EXERCISE PROMPT: Retype exactly, and only, the lines from the one that contains "(185, 334) = (276, 198): black" through the final line of the entries.

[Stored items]
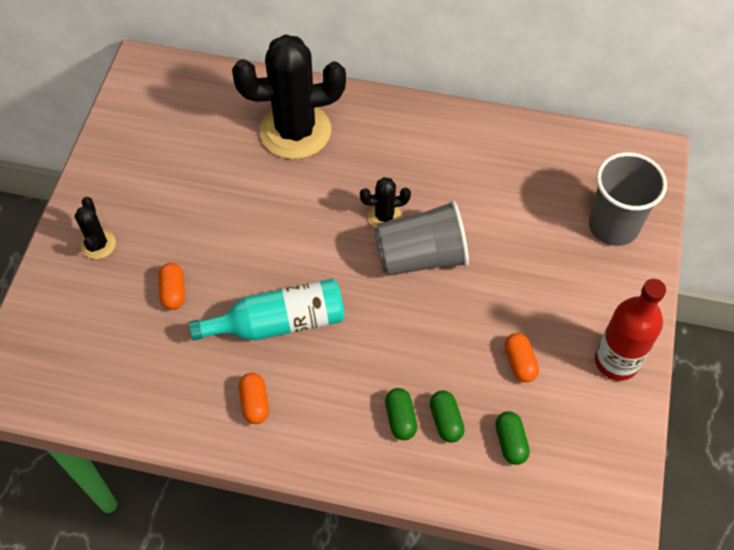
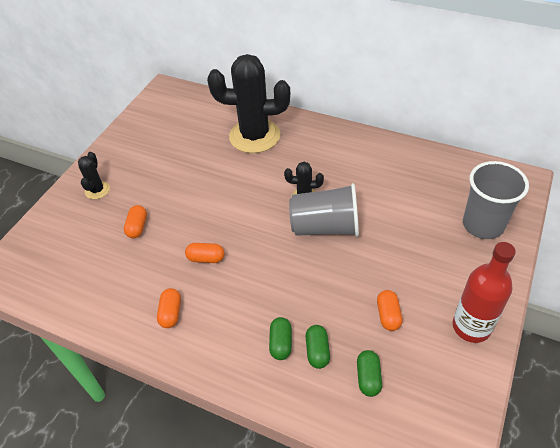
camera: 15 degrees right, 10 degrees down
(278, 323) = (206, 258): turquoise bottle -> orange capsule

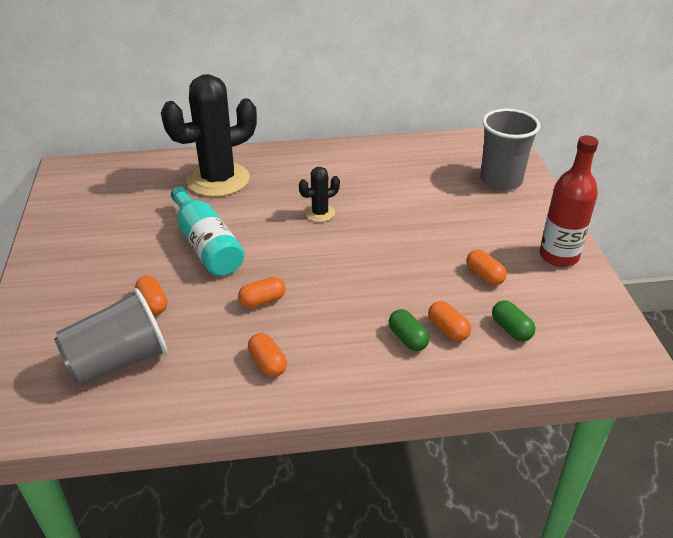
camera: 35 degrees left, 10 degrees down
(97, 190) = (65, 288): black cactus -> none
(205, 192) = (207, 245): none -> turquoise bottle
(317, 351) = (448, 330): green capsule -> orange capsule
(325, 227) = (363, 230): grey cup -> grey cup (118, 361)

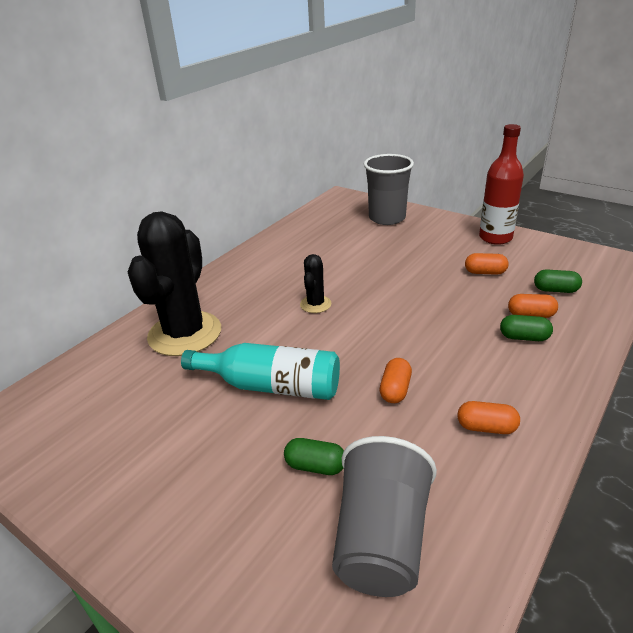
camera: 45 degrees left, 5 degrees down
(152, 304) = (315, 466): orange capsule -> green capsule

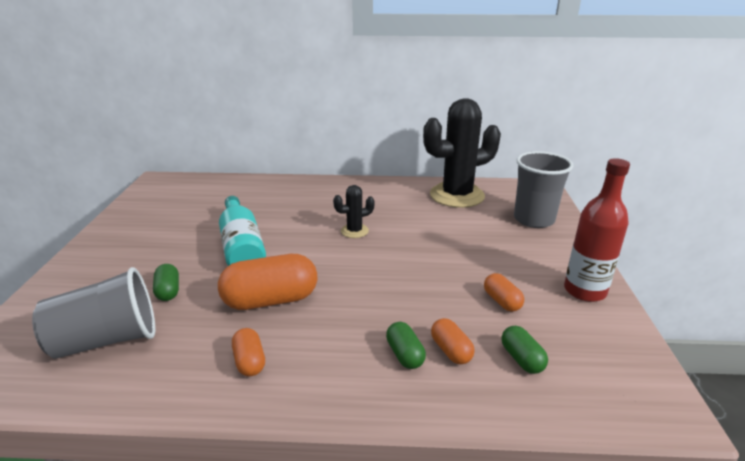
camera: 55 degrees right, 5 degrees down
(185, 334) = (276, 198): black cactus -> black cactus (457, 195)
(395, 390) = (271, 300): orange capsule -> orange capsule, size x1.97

YOUR SOLUTION:
(185, 334) = (276, 198): black cactus -> black cactus (457, 195)
(395, 390) = (271, 300): orange capsule -> orange capsule, size x1.97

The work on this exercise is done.